Provided records.
■ ■ ■ ■ ■ ■ ■
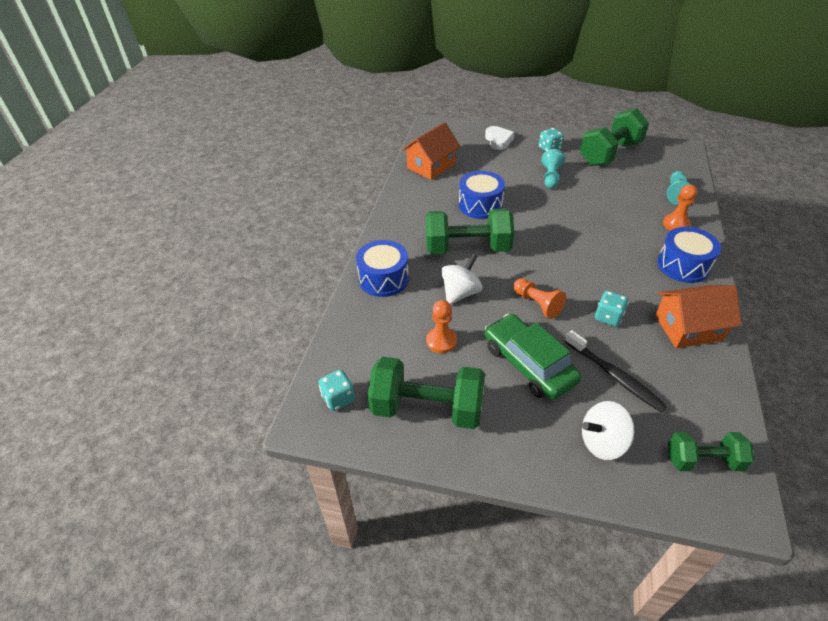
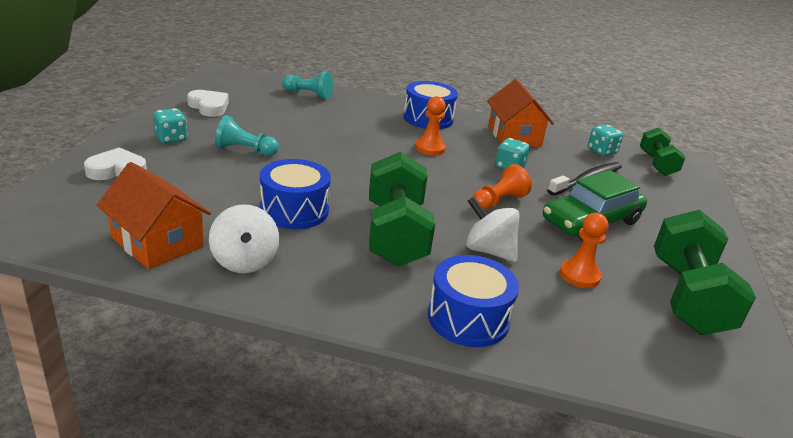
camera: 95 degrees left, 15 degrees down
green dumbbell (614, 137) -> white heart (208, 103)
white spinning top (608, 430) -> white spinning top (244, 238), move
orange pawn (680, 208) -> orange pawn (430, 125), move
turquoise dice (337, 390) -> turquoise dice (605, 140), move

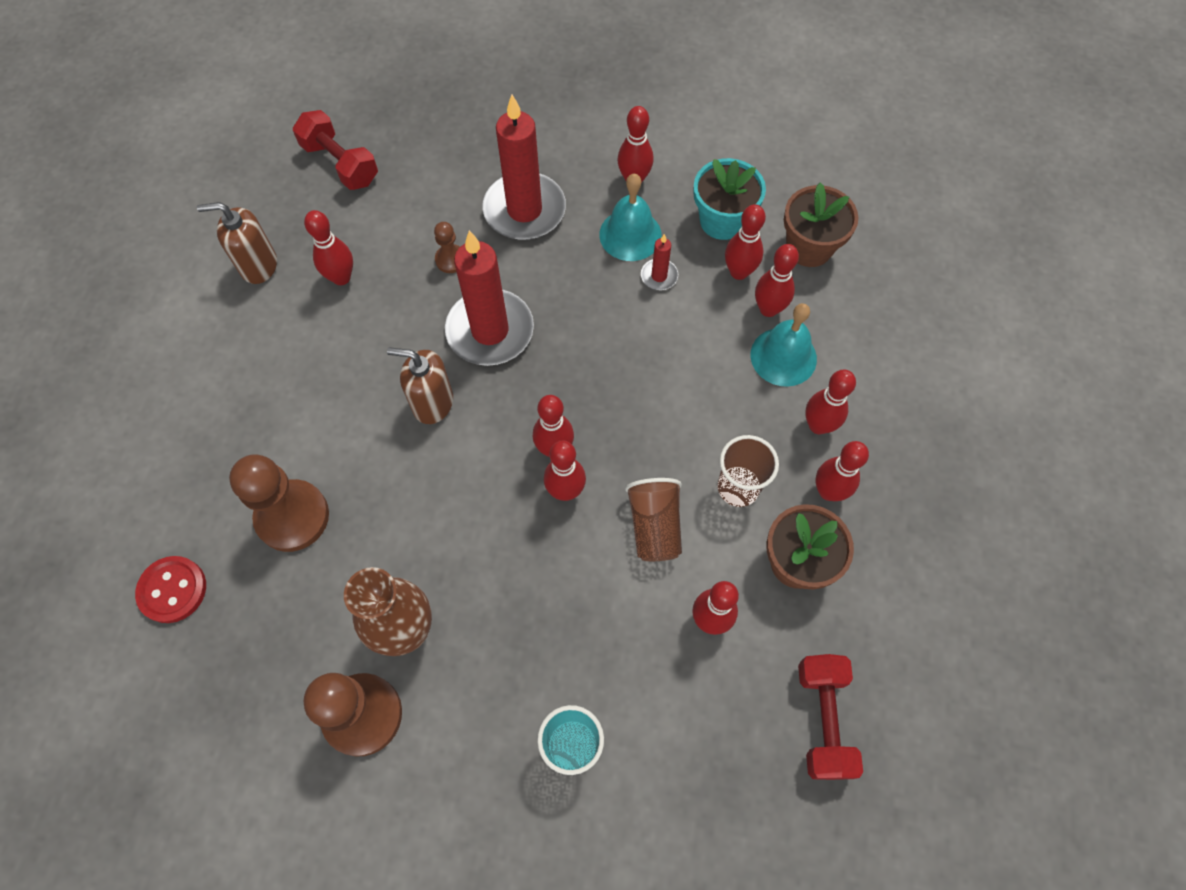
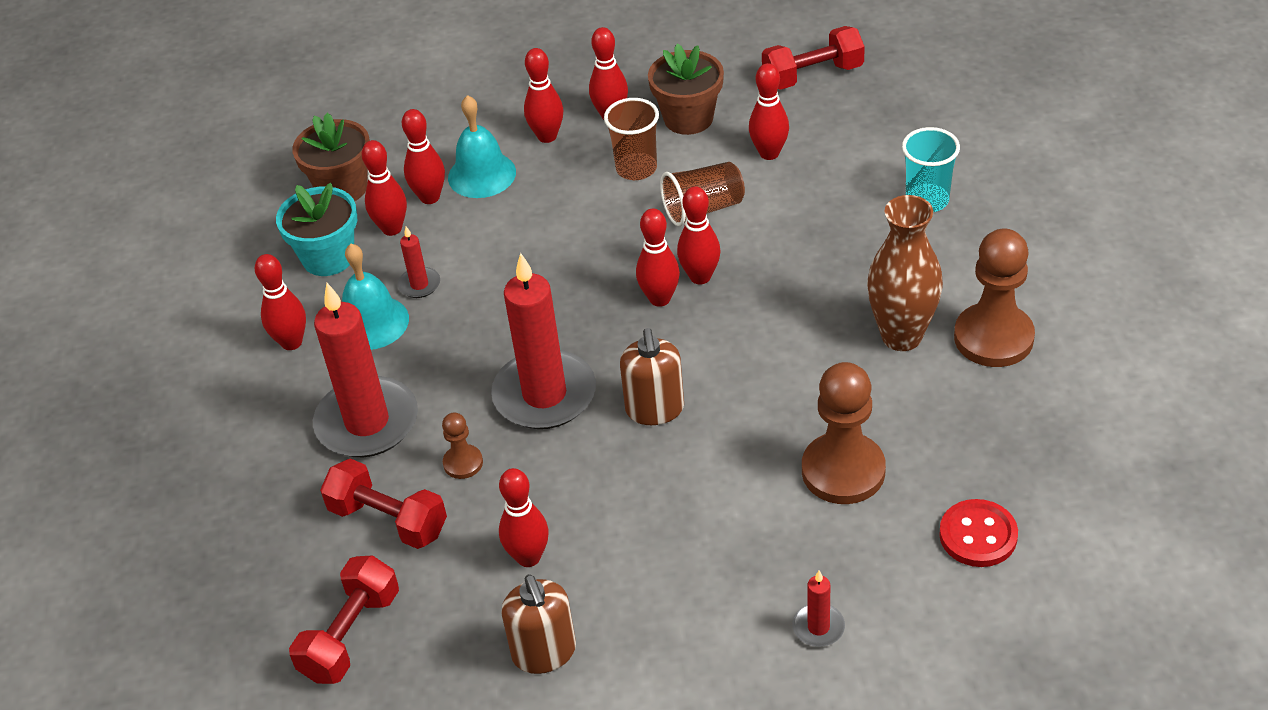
camera: 105 degrees left, 20 degrees down
none -> red dumbbell (383, 503)
none -> red candle (819, 609)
■ ■ ■ ■ ■ ■ ■
Your goal. Copy all of the listing word for word, minus the images.

Answer below.
camera: 95 degrees left, 15 degrees down
green dumbbell (614, 137) -> white heart (208, 103)
white spinning top (608, 430) -> white spinning top (244, 238), move
orange pawn (680, 208) -> orange pawn (430, 125), move
turquoise dice (337, 390) -> turquoise dice (605, 140), move

camera: 105 degrees left, 20 degrees down
none -> red dumbbell (383, 503)
none -> red candle (819, 609)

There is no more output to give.